**What the task requires**. The job is to find each line of the records below that includes the word "mouse" and copy it.

◇ ◇ ◇ ◇

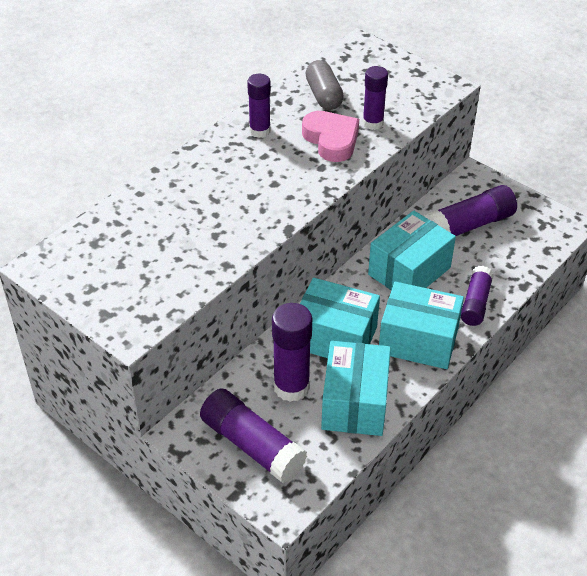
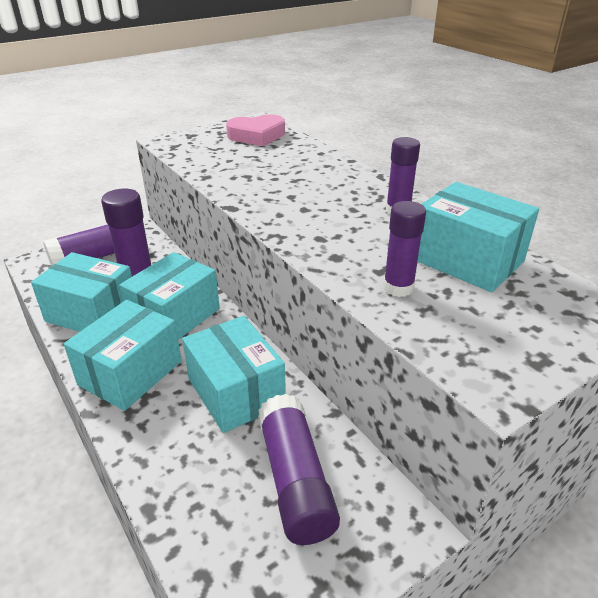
camera: 105 degrees right, 10 degrees down
(324, 95) = (467, 260): grey capsule -> turquoise box
(331, 140) = (369, 251): pink heart -> pink heart (257, 136)
(475, 303) = (151, 441): purple glue stick -> none

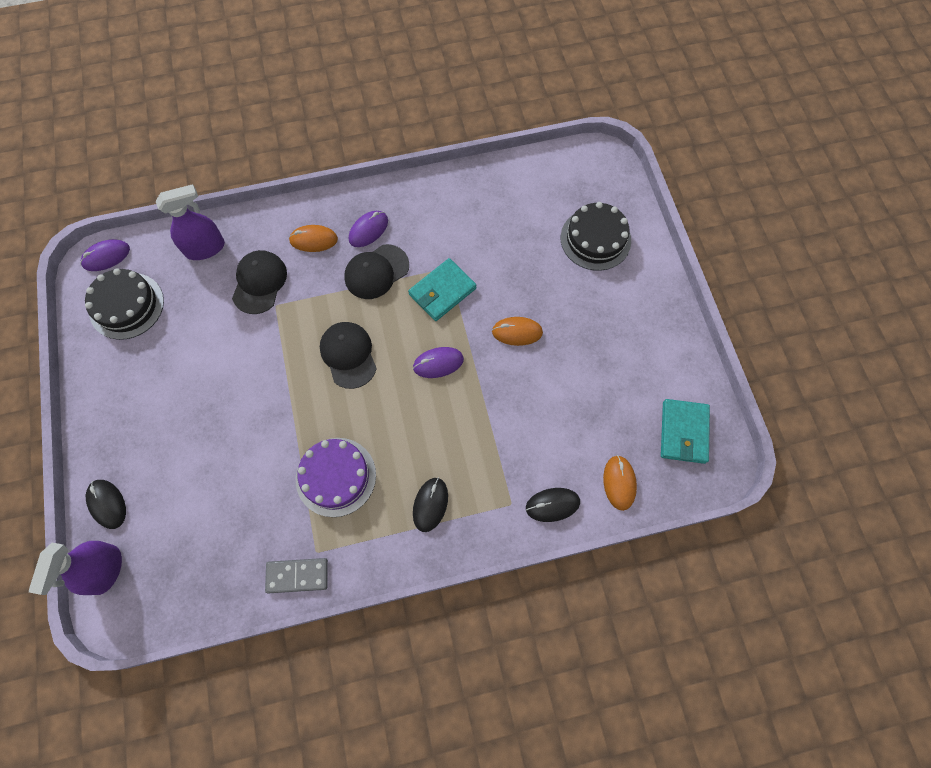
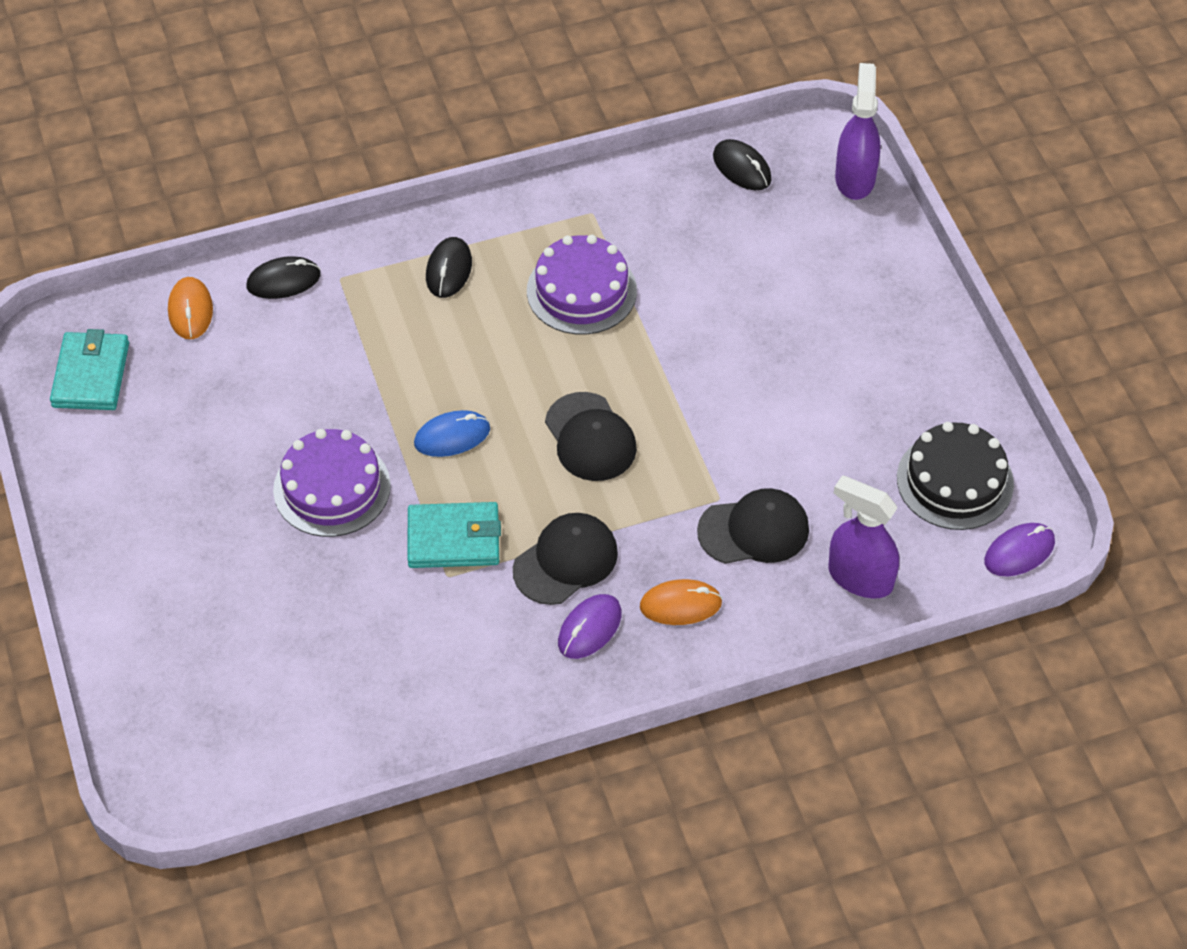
camera: 175 degrees right, 15 degrees down
(107, 504) = (880, 241): black mouse -> black mouse (742, 168)
(205, 248) = (859, 577): purple spray bottle -> purple spray bottle turned 60 degrees clockwise
(259, 283) = (754, 530): black cap -> black cap turned 105 degrees counterclockwise
(297, 575) = (611, 189): grey domino -> none
(438, 363) = (452, 436): purple mouse -> blue mouse
(442, 291) = (453, 538): turquoise wallet -> turquoise wallet turned 45 degrees clockwise
(517, 332) = (332, 488): orange mouse -> purple cake
(595, 239) = (196, 642): black cake -> none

◇ ◇ ◇ ◇

**Reply**.
(107, 504) = (880, 241): black mouse -> black mouse (742, 168)
(438, 363) = (452, 436): purple mouse -> blue mouse
(517, 332) = (332, 488): orange mouse -> purple cake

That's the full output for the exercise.